» **Directions**
Retype the records in full, and please keep the pictures out of the copy.
"""
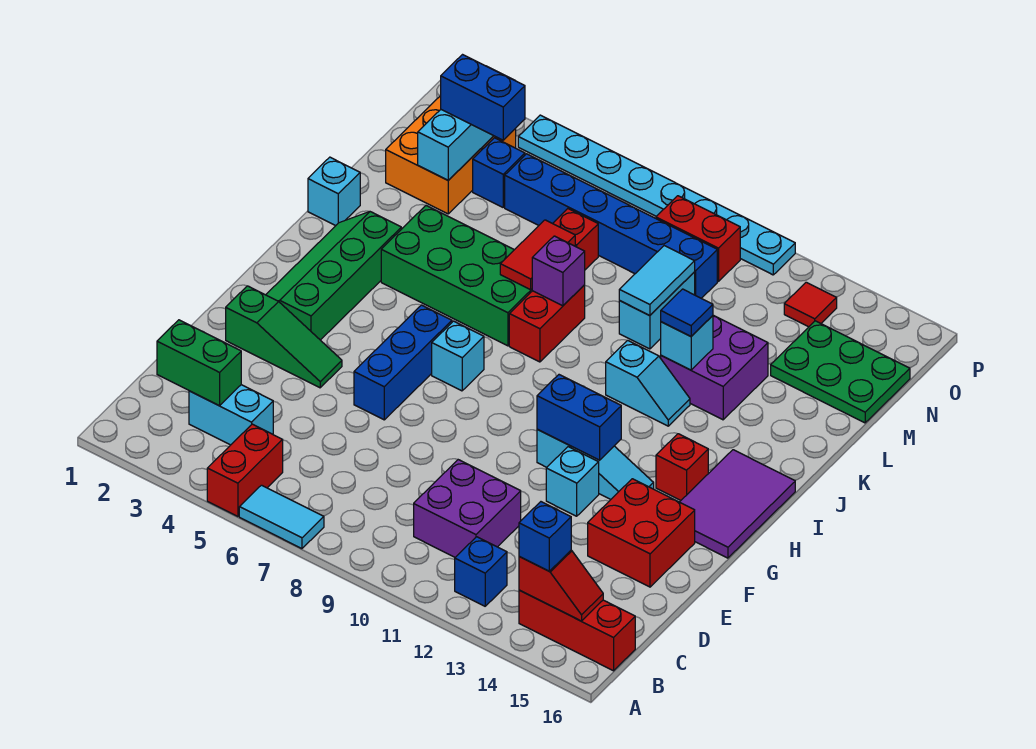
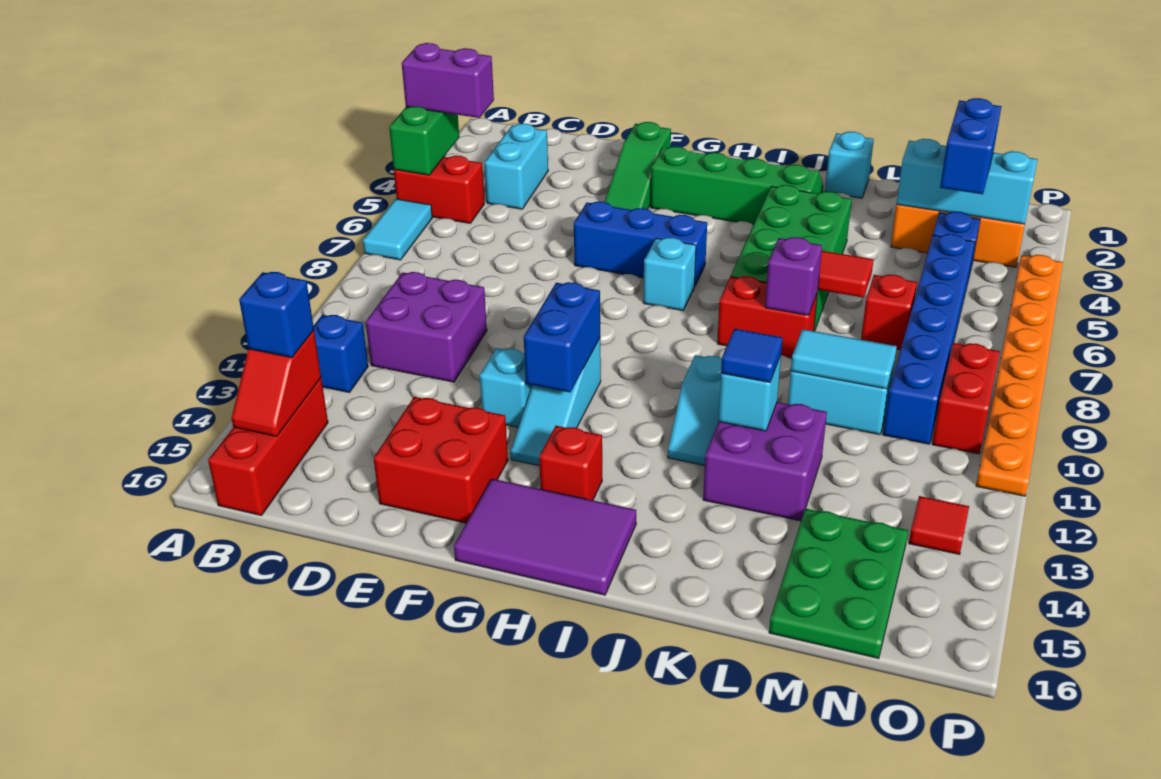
none -> purple brick A4:B4 level 3
green brick C2:C3 level 2 -> green brick A4:A5 level 2
cyan plate P4:P11 level 1 -> orange plate P4:P11 level 1

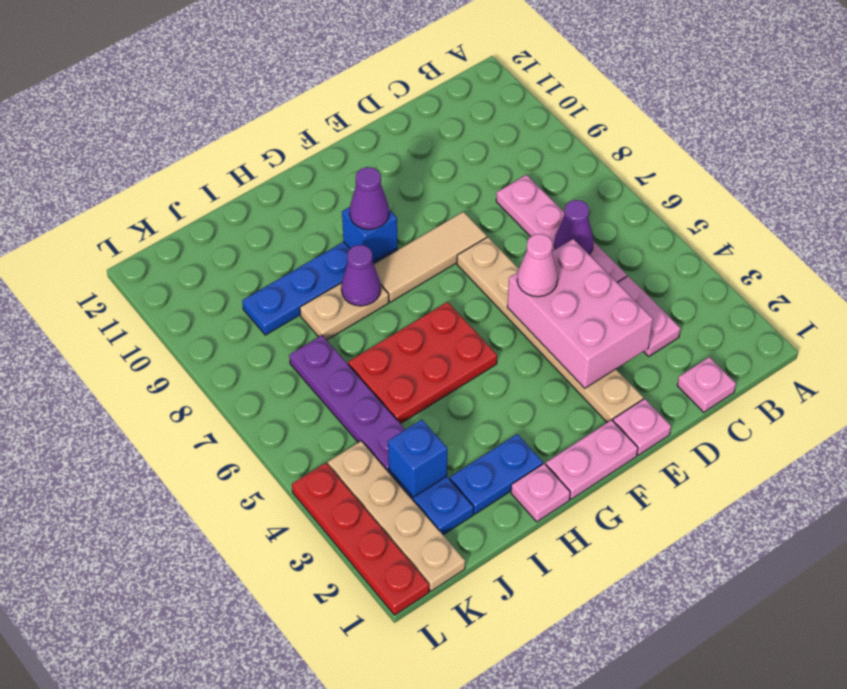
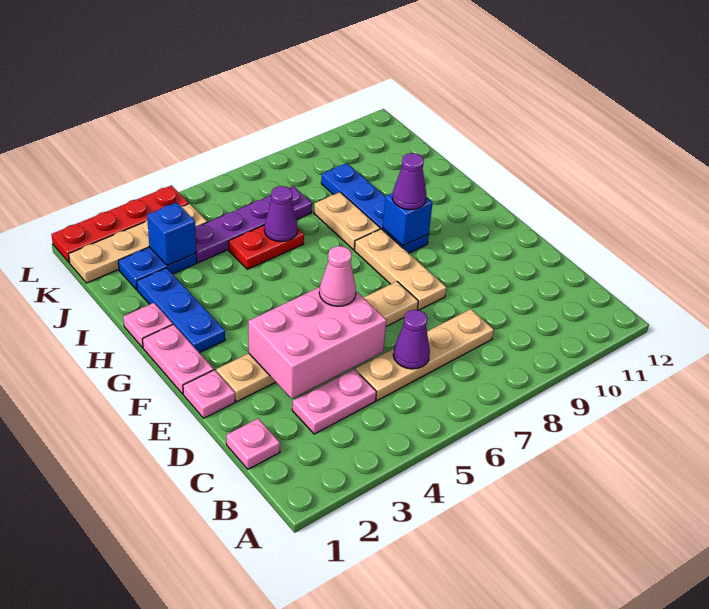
pink plate C5:C8 level 1 -> tan plate C5:C8 level 1
tan tile E8:G8 level 1 -> tan plate E8:G8 level 1
red plate G5:I6 level 1 -> red plate I5:I6 level 1
blue plate H2:I2 level 1 -> blue plate G2:I2 level 1
purple cone H8 level 2 -> purple cone I6 level 2

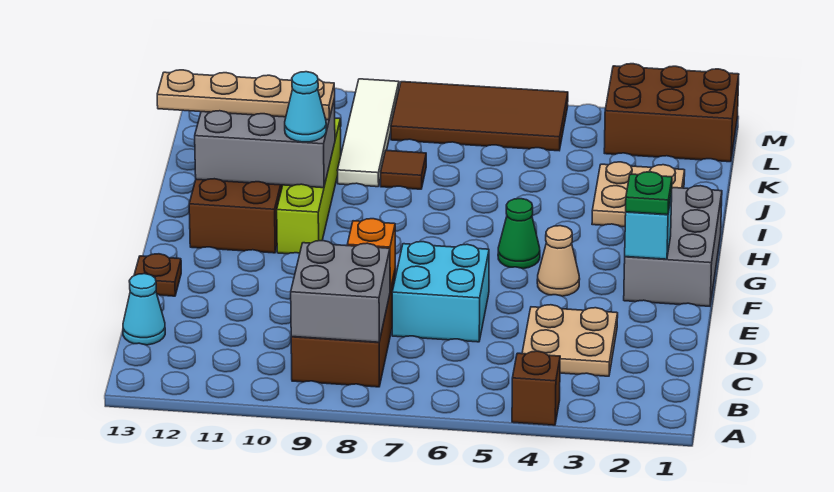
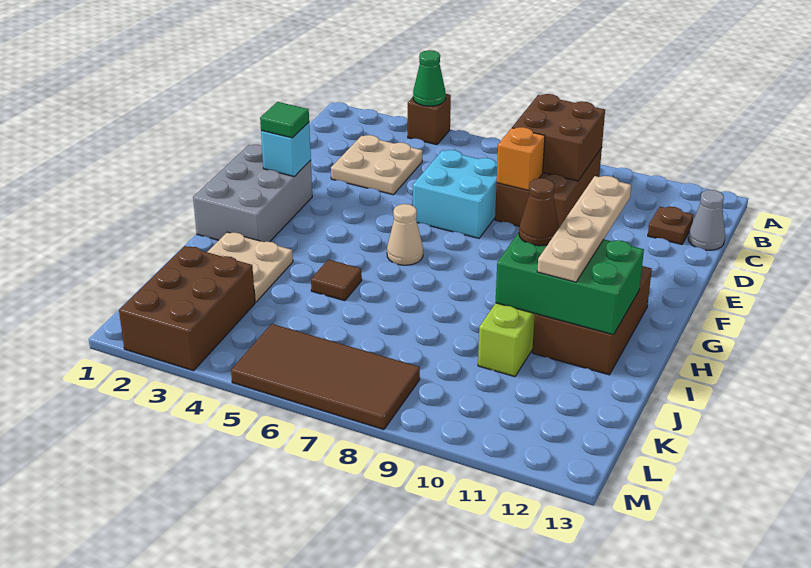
grey brick B8:C9 level 2 -> brown brick B8:C9 level 2
cyan cone C13 level 1 -> grey cone C13 level 1
brown plate E13 level 1 -> brown plate C12 level 1
green plate F2 level 3 -> green tile F2 level 3
tan cone F4 level 1 -> tan cone G6 level 1
green cone G5 level 1 -> green cone A4 level 2
grey brick H10:I12 level 2 -> green brick H10:I12 level 2
cyan cone H10 level 3 -> brown cone H10 level 3
tan plate I10:I13 level 3 -> tan plate F11:I11 level 3
brown tile J8 level 1 -> brown tile I5 level 1
white tile J9:M9 level 1 -> none
brown brick L1:M3 level 1 -> brown brick K2:M3 level 1

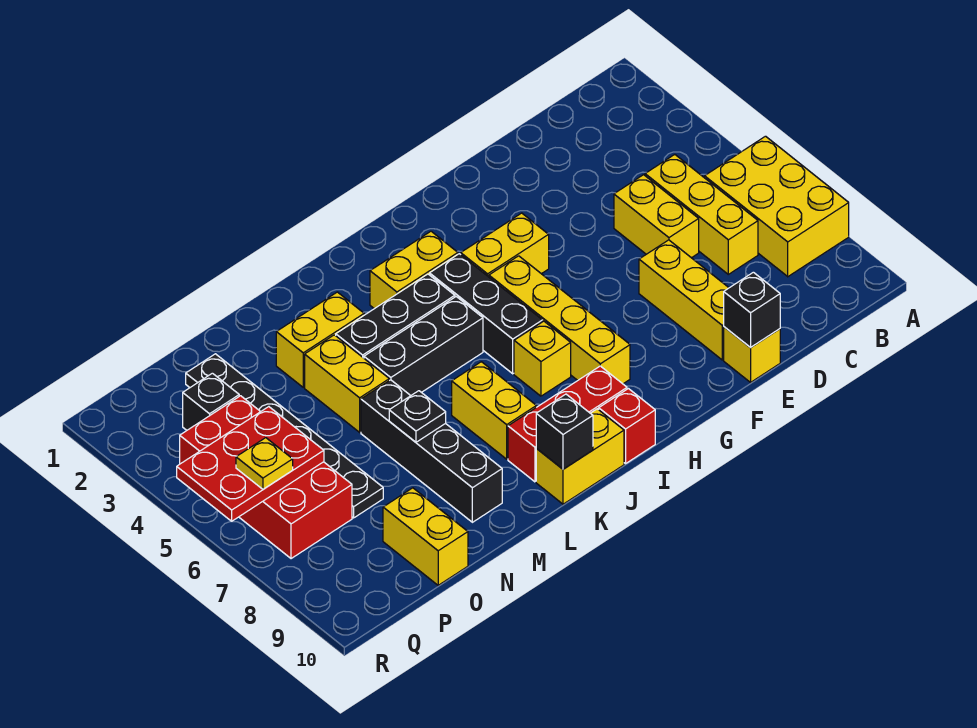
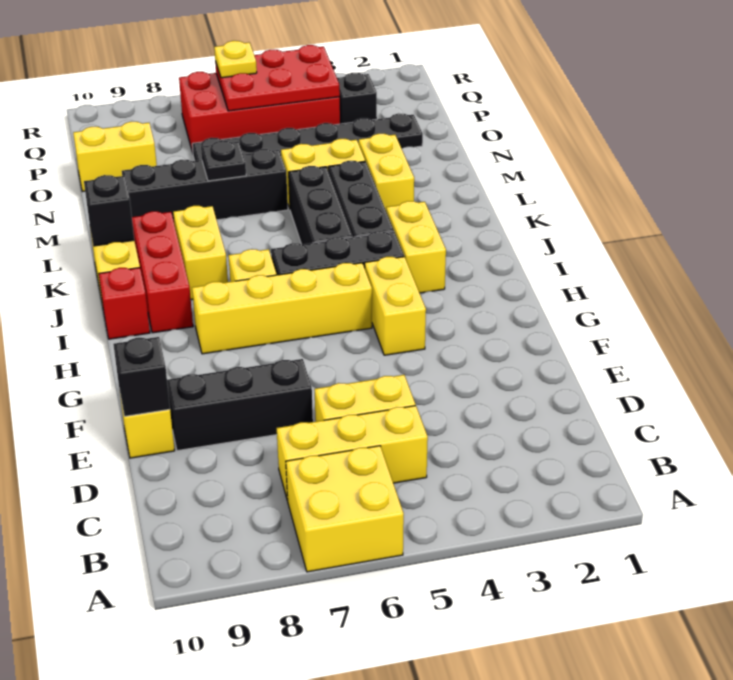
yellow brick A6:B8 level 1 -> yellow brick A6:B7 level 1
yellow brick E7:E9 level 1 -> black brick E7:E9 level 1
yellow brick K7:K8 level 1 -> yellow brick J8:K8 level 1
red plate P5:R6 level 2 -> red plate P4:Q6 level 2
"""
» **Result of the task**
none -> purple brick A4:B4 level 3
green brick C2:C3 level 2 -> green brick A4:A5 level 2
cyan plate P4:P11 level 1 -> orange plate P4:P11 level 1

pink plate C5:C8 level 1 -> tan plate C5:C8 level 1
tan tile E8:G8 level 1 -> tan plate E8:G8 level 1
red plate G5:I6 level 1 -> red plate I5:I6 level 1
blue plate H2:I2 level 1 -> blue plate G2:I2 level 1
purple cone H8 level 2 -> purple cone I6 level 2

grey brick B8:C9 level 2 -> brown brick B8:C9 level 2
cyan cone C13 level 1 -> grey cone C13 level 1
brown plate E13 level 1 -> brown plate C12 level 1
green plate F2 level 3 -> green tile F2 level 3
tan cone F4 level 1 -> tan cone G6 level 1
green cone G5 level 1 -> green cone A4 level 2
grey brick H10:I12 level 2 -> green brick H10:I12 level 2
cyan cone H10 level 3 -> brown cone H10 level 3
tan plate I10:I13 level 3 -> tan plate F11:I11 level 3
brown tile J8 level 1 -> brown tile I5 level 1
white tile J9:M9 level 1 -> none
brown brick L1:M3 level 1 -> brown brick K2:M3 level 1

yellow brick A6:B8 level 1 -> yellow brick A6:B7 level 1
yellow brick E7:E9 level 1 -> black brick E7:E9 level 1
yellow brick K7:K8 level 1 -> yellow brick J8:K8 level 1
red plate P5:R6 level 2 -> red plate P4:Q6 level 2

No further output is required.